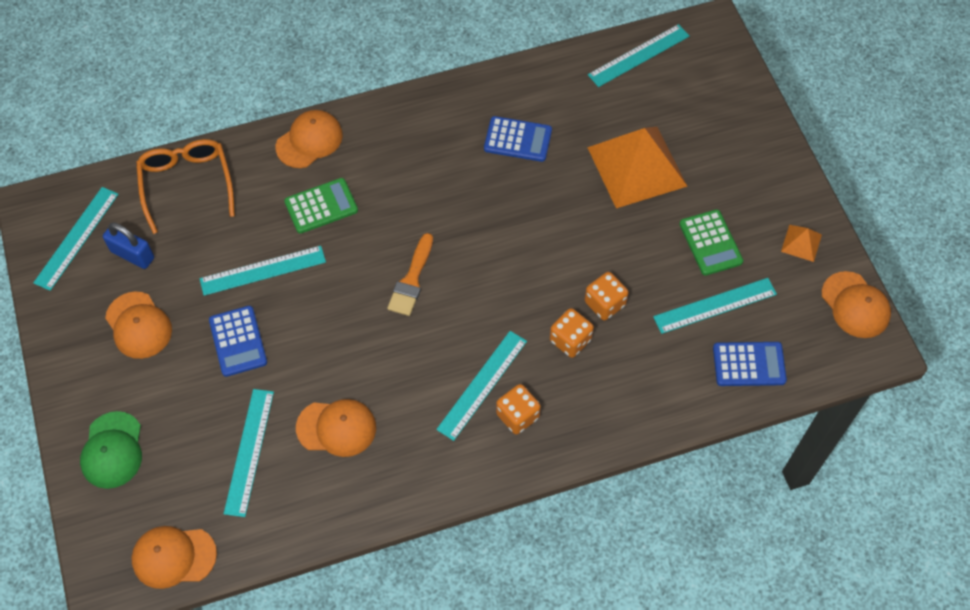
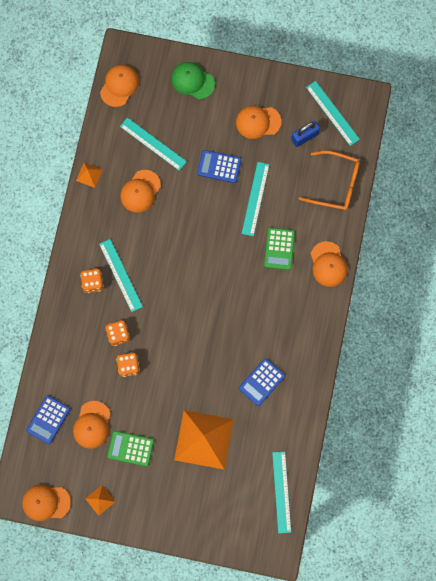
camera: 120 degrees right, 15 degrees up
(351, 517) = (89, 175): none -> orange pyramid
(411, 280) = (204, 272): orange brush -> none
(715, 305) = (92, 425): turquoise ruler -> orange cap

» Your assignment
Each line above that contains the string "none" counts once; give the number of such lines and nothing more.

» Answer below
2